EXERCISE BRIEF: Output a verbatim copy of the data, cut off after the line that contains "spool (black) (1st from left)".

================================

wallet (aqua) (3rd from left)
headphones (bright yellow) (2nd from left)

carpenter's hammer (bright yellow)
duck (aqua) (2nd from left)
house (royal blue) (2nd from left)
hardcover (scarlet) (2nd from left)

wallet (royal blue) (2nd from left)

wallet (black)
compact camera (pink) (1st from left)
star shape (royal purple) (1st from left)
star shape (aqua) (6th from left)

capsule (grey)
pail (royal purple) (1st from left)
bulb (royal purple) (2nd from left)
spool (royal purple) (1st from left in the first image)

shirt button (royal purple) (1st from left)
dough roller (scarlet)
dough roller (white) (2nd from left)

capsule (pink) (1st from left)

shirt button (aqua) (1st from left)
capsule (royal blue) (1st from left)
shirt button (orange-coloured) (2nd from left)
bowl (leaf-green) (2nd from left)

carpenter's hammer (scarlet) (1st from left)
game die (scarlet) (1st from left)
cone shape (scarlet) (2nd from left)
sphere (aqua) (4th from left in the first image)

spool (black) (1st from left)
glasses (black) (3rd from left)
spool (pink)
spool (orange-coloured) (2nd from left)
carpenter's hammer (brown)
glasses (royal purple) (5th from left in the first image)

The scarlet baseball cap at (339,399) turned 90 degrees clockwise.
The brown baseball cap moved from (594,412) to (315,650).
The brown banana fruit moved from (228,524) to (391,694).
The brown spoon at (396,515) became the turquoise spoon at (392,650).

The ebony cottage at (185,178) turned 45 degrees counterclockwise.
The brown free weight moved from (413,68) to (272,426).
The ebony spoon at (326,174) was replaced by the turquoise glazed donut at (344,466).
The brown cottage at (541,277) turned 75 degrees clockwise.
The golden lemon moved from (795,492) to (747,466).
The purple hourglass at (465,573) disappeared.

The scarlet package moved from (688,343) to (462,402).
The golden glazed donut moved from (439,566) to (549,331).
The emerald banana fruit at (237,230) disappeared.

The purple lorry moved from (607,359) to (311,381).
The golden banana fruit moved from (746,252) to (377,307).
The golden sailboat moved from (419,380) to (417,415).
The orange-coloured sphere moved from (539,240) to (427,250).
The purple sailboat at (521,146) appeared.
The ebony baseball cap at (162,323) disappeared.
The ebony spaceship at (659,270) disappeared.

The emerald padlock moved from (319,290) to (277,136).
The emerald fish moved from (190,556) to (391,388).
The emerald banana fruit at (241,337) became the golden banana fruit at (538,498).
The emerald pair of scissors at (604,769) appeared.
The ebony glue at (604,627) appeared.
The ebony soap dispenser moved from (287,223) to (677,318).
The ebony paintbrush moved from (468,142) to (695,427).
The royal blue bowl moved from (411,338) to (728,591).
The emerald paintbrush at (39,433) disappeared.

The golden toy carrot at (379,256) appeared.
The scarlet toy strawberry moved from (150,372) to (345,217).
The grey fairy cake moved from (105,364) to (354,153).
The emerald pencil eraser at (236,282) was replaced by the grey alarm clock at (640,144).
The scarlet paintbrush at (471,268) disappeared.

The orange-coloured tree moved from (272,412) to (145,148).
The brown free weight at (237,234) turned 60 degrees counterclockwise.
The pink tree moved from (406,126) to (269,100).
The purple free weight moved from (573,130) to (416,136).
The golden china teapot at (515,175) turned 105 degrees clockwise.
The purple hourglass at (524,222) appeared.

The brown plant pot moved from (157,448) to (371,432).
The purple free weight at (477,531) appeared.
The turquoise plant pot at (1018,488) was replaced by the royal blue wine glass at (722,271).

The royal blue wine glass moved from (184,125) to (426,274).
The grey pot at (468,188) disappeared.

================================

EXERCISE SOLUTION:
wallet (aqua) (3rd from left)
headphones (bright yellow) (2nd from left)

carpenter's hammer (bright yellow)
duck (aqua) (2nd from left)
house (royal blue) (2nd from left)
hardcover (scarlet) (2nd from left)

wallet (royal blue) (2nd from left)

wallet (black)
compact camera (pink) (1st from left)
star shape (royal purple) (1st from left)
star shape (aqua) (6th from left)

capsule (grey)
pail (royal purple) (1st from left)
bulb (royal purple) (2nd from left)
spool (royal purple) (1st from left in the first image)

shirt button (royal purple) (1st from left)
dough roller (scarlet)
dough roller (white) (2nd from left)

capsule (pink) (1st from left)

shirt button (aqua) (1st from left)
capsule (royal blue) (1st from left)
shirt button (orange-coloured) (2nd from left)
bowl (leaf-green) (2nd from left)

carpenter's hammer (scarlet) (1st from left)
game die (scarlet) (1st from left)
cone shape (scarlet) (2nd from left)
sphere (aqua) (4th from left in the first image)

spool (black) (1st from left)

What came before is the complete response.